Rewrite the records below with "Output" replaced by "Give", keeping every other part unchanged.

Start of STORED ROWS

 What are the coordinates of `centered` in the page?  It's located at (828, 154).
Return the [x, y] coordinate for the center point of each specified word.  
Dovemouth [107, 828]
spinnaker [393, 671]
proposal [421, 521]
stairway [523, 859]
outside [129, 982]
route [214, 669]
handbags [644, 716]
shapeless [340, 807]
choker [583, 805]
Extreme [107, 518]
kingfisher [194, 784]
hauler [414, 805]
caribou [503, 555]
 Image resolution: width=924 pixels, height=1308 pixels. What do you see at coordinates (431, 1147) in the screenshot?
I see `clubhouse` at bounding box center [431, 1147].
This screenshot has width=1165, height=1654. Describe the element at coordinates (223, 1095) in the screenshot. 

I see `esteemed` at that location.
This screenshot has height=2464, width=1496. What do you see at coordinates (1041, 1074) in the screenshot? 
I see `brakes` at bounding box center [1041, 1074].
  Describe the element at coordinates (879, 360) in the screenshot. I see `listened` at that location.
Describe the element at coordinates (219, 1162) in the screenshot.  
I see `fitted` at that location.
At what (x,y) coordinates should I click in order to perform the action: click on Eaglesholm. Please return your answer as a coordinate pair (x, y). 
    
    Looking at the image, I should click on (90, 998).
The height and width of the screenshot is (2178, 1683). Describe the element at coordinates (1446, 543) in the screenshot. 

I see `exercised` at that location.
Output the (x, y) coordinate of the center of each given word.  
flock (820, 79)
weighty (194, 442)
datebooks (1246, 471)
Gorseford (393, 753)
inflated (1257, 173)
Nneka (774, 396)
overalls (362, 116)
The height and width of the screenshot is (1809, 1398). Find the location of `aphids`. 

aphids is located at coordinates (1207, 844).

End of STORED ROWS

FINISHED EXERCISE ->
 What are the coordinates of `centered` in the page?  It's located at (828, 154).
Return the [x, y] coordinate for the center point of each specified word.  
Dovemouth [107, 828]
spinnaker [393, 671]
proposal [421, 521]
stairway [523, 859]
outside [129, 982]
route [214, 669]
handbags [644, 716]
shapeless [340, 807]
choker [583, 805]
Extreme [107, 518]
kingfisher [194, 784]
hauler [414, 805]
caribou [503, 555]
 Image resolution: width=924 pixels, height=1308 pixels. What do you see at coordinates (431, 1147) in the screenshot?
I see `clubhouse` at bounding box center [431, 1147].
This screenshot has width=1165, height=1654. Describe the element at coordinates (223, 1095) in the screenshot. 

I see `esteemed` at that location.
This screenshot has height=2464, width=1496. What do you see at coordinates (1041, 1074) in the screenshot? 
I see `brakes` at bounding box center [1041, 1074].
  Describe the element at coordinates (879, 360) in the screenshot. I see `listened` at that location.
Describe the element at coordinates (219, 1162) in the screenshot.  
I see `fitted` at that location.
At what (x,y) coordinates should I click in order to perform the action: click on Eaglesholm. Please return your answer as a coordinate pair (x, y). 
    
    Looking at the image, I should click on (90, 998).
The height and width of the screenshot is (2178, 1683). Describe the element at coordinates (1446, 543) in the screenshot. 

I see `exercised` at that location.
Give the (x, y) coordinate of the center of each given word.  
flock (820, 79)
weighty (194, 442)
datebooks (1246, 471)
Gorseford (393, 753)
inflated (1257, 173)
Nneka (774, 396)
overalls (362, 116)
The height and width of the screenshot is (1809, 1398). Find the location of `aphids`. 

aphids is located at coordinates (1207, 844).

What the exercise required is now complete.